*WHAT IS BEING ASKED:*
Report each line in the rows below that contains the string "into" by copying that line out in full. Treat the match as case-sensitive.

[Dataset records]
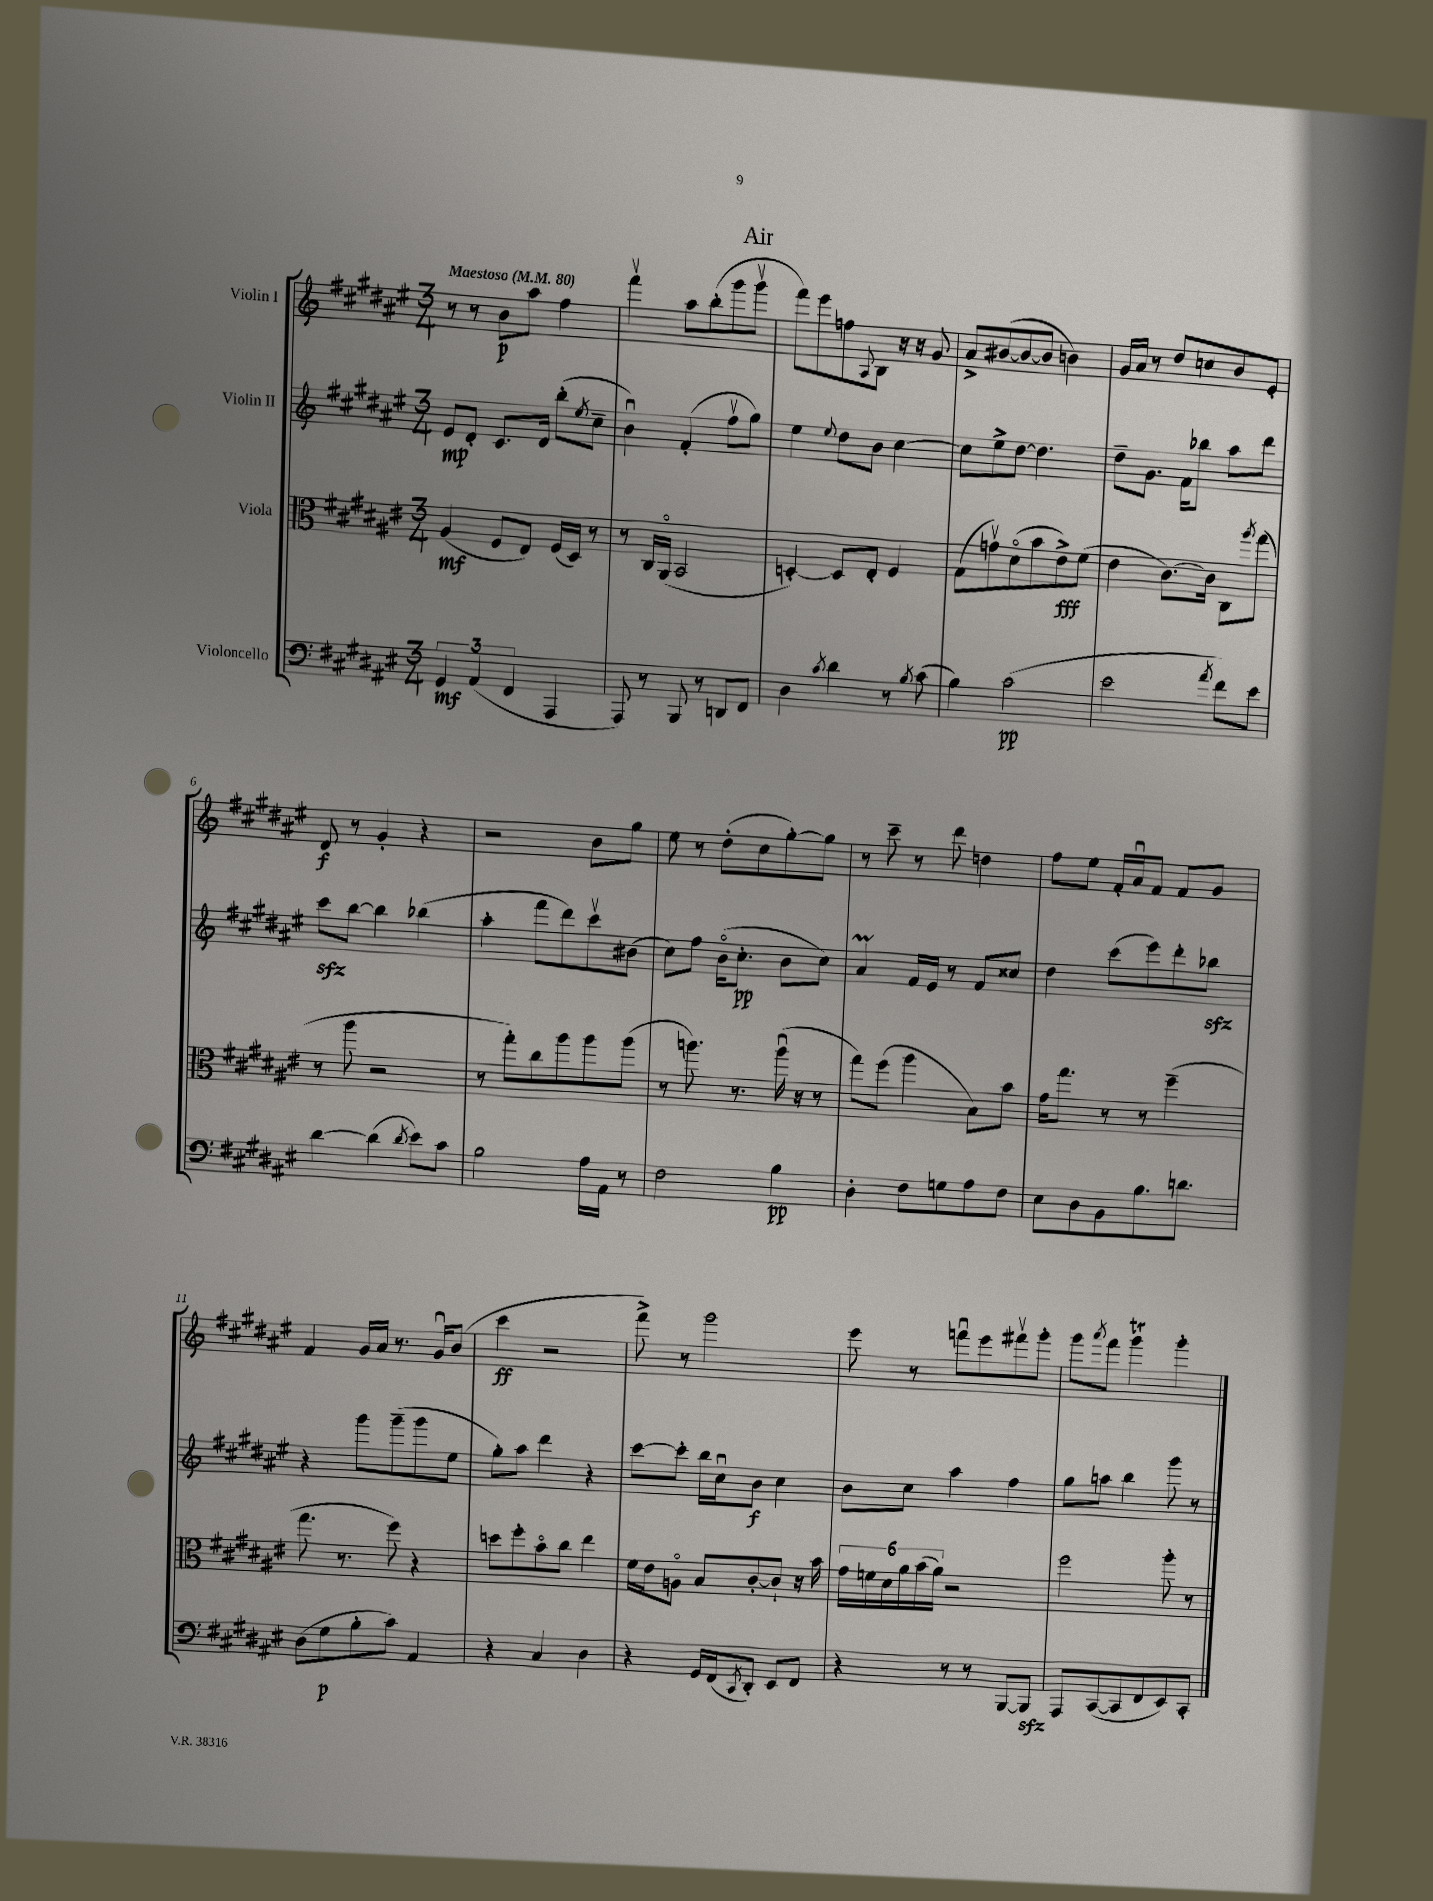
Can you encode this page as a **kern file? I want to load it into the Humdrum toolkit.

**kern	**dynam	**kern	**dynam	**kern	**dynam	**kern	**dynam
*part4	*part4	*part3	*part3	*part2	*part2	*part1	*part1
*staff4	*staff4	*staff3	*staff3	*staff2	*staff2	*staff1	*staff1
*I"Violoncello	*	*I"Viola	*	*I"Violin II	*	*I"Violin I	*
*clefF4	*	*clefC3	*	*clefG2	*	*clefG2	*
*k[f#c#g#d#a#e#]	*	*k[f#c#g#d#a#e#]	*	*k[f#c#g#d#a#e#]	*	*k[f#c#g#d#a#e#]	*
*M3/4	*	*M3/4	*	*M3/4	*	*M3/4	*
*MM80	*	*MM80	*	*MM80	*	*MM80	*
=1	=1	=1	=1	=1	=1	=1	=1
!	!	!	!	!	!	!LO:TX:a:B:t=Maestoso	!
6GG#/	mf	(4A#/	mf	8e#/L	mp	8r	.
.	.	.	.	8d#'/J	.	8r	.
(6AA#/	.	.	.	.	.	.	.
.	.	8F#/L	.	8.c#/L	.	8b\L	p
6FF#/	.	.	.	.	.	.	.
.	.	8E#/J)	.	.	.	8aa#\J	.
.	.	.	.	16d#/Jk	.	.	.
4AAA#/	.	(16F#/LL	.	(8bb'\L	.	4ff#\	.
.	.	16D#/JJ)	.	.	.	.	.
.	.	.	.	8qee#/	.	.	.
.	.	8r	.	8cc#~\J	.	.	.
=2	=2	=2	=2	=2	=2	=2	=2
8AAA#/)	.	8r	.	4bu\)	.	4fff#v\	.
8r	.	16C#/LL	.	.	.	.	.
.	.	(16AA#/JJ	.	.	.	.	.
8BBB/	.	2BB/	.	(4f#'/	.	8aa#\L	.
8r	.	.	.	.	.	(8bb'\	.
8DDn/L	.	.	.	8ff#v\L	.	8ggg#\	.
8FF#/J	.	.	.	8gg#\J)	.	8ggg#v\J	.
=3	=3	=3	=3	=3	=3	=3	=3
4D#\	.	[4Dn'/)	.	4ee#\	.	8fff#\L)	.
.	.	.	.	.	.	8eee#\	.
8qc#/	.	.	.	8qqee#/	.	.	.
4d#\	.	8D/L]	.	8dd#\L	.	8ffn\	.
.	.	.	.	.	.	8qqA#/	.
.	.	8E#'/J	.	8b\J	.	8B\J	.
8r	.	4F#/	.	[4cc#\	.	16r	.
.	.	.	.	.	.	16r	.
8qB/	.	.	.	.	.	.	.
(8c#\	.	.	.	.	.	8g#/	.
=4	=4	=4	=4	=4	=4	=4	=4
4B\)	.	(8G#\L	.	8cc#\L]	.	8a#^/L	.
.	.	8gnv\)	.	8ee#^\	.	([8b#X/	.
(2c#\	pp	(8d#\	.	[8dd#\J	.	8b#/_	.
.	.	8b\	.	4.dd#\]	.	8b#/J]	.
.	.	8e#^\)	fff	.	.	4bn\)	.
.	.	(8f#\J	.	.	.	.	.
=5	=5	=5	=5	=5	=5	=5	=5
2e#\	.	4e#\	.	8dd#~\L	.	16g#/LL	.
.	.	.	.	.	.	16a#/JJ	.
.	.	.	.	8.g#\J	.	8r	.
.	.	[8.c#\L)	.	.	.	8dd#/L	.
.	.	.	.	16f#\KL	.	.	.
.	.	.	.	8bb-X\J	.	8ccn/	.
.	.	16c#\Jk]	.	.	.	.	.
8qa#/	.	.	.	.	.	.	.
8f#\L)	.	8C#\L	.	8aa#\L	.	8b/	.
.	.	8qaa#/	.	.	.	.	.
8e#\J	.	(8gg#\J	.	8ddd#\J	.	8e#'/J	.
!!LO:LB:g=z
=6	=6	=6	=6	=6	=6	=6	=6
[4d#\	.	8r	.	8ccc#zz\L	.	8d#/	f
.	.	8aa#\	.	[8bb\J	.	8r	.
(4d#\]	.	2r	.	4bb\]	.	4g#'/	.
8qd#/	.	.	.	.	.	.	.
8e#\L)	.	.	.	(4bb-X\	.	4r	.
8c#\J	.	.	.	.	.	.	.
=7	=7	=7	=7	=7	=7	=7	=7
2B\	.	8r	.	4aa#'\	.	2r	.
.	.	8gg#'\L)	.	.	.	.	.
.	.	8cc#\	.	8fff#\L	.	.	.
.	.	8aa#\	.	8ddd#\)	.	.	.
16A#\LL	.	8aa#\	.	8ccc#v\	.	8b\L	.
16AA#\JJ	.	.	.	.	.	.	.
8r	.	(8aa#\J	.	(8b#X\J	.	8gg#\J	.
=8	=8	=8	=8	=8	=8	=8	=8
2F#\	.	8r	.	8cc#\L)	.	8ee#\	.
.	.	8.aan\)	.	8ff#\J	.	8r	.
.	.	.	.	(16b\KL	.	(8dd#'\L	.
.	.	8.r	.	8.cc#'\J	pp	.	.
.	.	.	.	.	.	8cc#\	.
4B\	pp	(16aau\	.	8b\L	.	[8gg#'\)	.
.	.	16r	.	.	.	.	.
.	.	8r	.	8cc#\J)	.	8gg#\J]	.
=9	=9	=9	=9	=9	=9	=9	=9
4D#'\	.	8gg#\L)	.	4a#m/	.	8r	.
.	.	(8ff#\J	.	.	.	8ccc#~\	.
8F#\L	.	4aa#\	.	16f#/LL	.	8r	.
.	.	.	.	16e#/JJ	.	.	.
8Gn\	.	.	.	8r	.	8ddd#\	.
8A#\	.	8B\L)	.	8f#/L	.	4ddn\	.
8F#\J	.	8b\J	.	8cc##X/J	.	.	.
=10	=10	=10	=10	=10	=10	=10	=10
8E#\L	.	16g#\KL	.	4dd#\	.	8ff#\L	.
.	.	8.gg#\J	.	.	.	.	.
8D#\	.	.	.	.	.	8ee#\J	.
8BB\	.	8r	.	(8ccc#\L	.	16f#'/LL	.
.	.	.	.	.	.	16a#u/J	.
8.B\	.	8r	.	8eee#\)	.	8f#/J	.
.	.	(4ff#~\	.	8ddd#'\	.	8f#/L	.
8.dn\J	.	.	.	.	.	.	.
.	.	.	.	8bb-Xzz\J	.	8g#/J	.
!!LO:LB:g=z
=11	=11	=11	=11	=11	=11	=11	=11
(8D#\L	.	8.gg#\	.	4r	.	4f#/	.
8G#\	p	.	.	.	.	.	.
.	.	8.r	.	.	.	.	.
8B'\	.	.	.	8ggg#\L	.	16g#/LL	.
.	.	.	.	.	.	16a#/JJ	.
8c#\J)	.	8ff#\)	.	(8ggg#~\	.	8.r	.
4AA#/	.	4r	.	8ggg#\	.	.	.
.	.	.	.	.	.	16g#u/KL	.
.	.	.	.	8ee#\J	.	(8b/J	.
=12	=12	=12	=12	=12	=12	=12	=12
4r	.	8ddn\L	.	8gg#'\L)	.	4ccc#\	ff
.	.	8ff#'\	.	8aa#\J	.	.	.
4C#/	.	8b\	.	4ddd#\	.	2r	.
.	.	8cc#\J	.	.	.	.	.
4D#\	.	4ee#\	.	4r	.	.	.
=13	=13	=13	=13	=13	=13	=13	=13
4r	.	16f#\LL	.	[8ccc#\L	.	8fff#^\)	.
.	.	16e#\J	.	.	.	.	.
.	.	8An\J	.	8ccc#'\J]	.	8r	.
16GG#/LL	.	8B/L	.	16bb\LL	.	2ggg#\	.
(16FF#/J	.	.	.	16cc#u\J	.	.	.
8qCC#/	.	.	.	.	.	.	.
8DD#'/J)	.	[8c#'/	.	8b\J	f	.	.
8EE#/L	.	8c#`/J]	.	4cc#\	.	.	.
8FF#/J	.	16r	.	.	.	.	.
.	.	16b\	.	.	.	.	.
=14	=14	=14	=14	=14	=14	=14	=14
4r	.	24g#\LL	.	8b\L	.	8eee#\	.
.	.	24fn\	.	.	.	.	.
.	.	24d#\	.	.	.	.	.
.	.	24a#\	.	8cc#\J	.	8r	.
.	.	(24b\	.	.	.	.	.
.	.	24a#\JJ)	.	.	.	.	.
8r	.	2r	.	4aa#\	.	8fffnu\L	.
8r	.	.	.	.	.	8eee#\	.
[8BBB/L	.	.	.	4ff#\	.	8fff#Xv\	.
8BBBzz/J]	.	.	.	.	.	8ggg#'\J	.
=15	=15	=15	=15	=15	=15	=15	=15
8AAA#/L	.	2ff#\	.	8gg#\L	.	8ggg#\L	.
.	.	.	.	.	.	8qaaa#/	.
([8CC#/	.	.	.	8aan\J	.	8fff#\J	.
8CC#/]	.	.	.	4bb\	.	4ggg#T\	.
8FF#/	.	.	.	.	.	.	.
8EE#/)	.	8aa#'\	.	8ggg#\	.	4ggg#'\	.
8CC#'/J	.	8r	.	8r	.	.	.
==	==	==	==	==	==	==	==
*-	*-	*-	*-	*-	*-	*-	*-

...

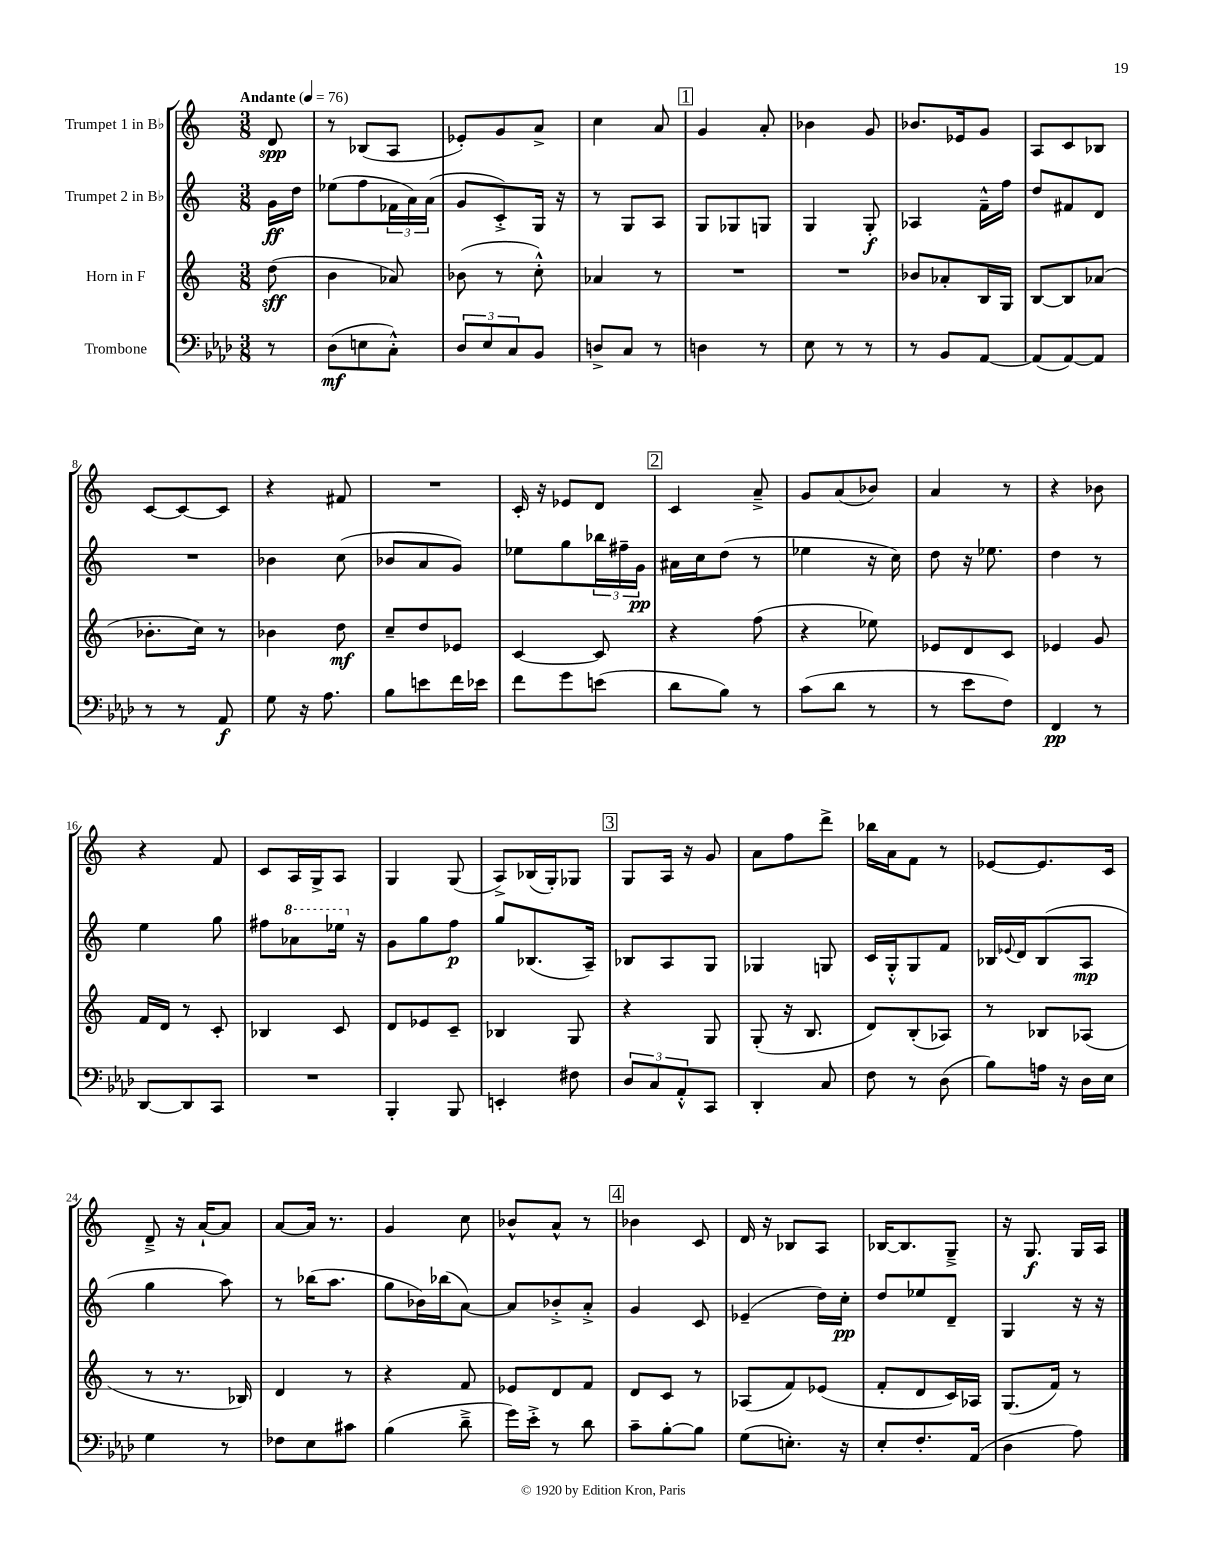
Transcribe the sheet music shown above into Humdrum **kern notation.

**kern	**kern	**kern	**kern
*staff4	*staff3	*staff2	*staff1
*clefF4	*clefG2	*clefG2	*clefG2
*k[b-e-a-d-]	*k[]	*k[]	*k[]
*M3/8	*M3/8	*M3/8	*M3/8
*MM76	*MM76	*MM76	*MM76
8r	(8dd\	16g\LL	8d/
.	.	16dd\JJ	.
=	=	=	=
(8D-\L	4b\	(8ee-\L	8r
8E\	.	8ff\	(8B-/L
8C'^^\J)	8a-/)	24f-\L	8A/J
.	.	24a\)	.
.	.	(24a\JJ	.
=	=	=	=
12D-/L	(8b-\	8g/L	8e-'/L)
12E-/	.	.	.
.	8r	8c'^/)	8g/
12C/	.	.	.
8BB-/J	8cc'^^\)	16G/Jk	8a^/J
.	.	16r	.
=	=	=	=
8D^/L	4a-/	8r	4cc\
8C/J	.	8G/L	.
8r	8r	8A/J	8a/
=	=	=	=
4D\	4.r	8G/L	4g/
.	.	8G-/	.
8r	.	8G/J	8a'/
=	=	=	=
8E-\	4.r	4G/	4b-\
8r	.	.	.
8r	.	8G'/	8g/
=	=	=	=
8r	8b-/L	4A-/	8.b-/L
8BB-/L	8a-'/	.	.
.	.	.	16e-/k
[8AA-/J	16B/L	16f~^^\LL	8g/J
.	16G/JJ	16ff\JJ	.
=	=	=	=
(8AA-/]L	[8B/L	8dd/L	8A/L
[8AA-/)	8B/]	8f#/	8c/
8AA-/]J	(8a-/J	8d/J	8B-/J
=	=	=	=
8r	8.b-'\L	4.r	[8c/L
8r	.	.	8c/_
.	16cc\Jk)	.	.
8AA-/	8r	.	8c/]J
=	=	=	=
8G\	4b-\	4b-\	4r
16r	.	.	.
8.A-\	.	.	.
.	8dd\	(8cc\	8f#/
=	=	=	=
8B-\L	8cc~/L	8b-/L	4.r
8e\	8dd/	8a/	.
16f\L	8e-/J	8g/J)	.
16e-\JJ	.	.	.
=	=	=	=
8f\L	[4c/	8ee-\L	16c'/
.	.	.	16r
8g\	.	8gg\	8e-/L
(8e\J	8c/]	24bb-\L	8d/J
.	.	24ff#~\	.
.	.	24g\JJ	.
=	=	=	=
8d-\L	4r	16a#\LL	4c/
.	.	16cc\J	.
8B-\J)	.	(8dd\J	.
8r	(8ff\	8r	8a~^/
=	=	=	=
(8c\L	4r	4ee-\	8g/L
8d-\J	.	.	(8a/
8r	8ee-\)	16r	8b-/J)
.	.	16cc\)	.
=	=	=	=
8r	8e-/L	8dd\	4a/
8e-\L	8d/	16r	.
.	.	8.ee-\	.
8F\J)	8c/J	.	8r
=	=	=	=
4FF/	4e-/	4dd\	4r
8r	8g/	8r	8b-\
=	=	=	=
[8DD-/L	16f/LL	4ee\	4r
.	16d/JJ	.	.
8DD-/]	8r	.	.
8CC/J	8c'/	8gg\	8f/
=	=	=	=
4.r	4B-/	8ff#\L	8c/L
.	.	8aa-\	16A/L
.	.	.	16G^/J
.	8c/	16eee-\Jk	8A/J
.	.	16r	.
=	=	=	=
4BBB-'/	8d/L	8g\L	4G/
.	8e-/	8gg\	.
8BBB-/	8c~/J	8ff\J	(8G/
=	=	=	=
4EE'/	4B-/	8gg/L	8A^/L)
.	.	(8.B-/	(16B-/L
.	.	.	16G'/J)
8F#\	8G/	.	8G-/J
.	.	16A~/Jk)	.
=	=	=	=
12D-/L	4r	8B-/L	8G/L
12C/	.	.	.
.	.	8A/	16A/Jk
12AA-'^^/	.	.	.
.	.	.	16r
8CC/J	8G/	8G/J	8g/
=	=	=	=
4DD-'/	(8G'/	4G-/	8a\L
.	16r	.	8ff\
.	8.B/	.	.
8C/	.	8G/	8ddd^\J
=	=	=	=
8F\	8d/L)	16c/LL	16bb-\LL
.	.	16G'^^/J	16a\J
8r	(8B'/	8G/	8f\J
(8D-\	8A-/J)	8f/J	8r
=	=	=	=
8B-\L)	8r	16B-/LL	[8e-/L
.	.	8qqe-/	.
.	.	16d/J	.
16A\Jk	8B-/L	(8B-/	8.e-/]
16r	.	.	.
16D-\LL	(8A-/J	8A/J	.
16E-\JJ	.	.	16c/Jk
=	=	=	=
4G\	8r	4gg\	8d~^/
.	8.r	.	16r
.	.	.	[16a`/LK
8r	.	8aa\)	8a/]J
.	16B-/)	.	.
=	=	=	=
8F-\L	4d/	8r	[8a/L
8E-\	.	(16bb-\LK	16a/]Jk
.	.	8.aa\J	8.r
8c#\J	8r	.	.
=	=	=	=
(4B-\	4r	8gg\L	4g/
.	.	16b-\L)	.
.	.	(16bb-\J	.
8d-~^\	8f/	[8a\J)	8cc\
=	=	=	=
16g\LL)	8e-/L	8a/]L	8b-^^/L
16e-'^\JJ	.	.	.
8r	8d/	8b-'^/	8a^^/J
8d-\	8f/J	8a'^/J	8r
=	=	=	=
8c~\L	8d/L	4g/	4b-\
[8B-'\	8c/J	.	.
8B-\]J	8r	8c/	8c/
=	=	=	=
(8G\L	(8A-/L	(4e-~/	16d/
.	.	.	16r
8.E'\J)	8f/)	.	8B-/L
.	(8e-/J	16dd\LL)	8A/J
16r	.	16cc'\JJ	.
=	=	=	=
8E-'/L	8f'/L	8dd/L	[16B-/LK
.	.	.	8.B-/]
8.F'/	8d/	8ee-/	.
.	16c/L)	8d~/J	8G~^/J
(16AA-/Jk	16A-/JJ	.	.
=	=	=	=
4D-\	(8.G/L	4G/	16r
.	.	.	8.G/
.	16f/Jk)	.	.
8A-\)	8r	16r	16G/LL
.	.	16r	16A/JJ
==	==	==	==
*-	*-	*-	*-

*CORRECT RESULT:*
Can you encode this page as a **kern file? I want to load it into the Humdrum toolkit.
Transcribe the sheet music shown above into Humdrum **kern notation.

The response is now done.